Data for processing:
=== Section Start ===

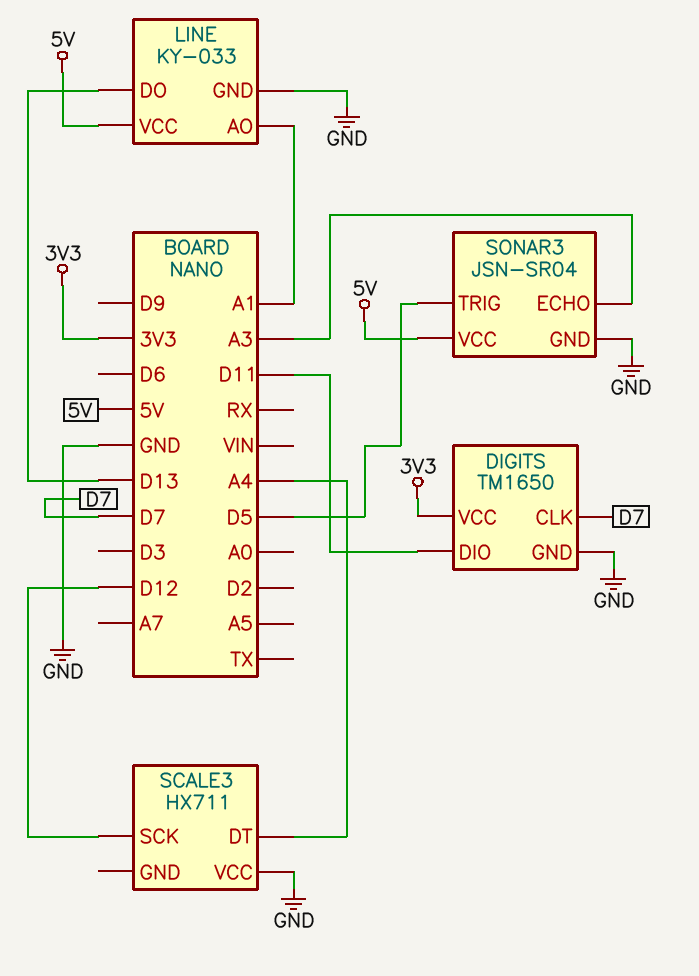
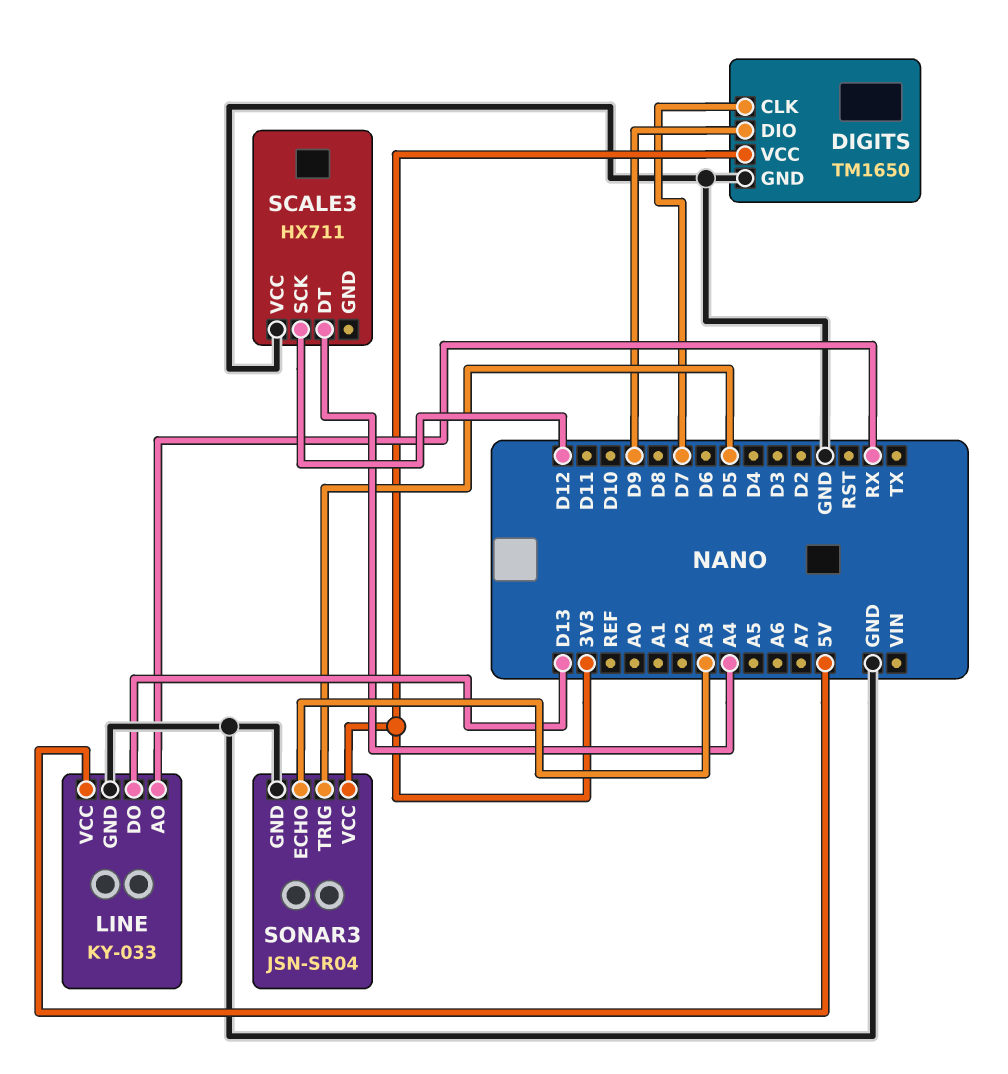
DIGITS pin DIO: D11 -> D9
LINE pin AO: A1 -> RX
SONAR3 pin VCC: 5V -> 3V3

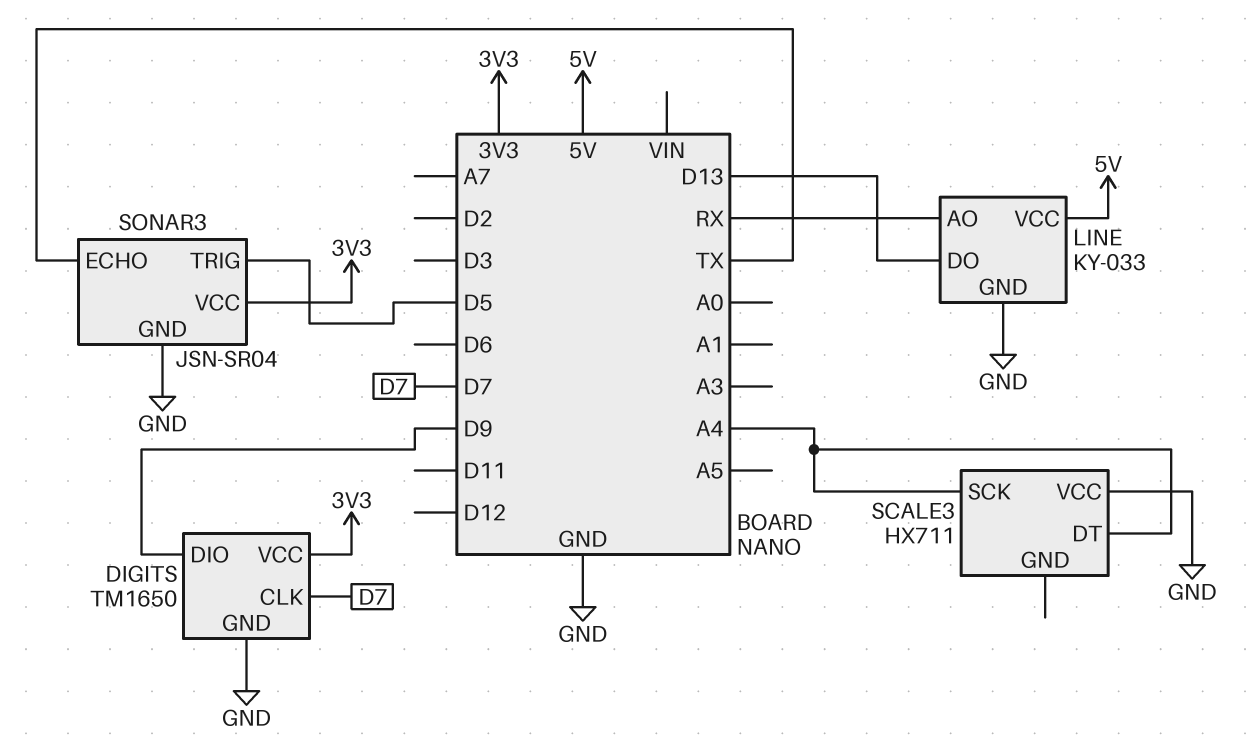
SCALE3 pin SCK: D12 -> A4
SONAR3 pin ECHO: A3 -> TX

=== Section End ===

Problem description: Output every record above verbatim, excluding images.

Result of this exercise:
DIGITS pin DIO: D11 -> D9
LINE pin AO: A1 -> RX
SONAR3 pin VCC: 5V -> 3V3

SCALE3 pin SCK: D12 -> A4
SONAR3 pin ECHO: A3 -> TX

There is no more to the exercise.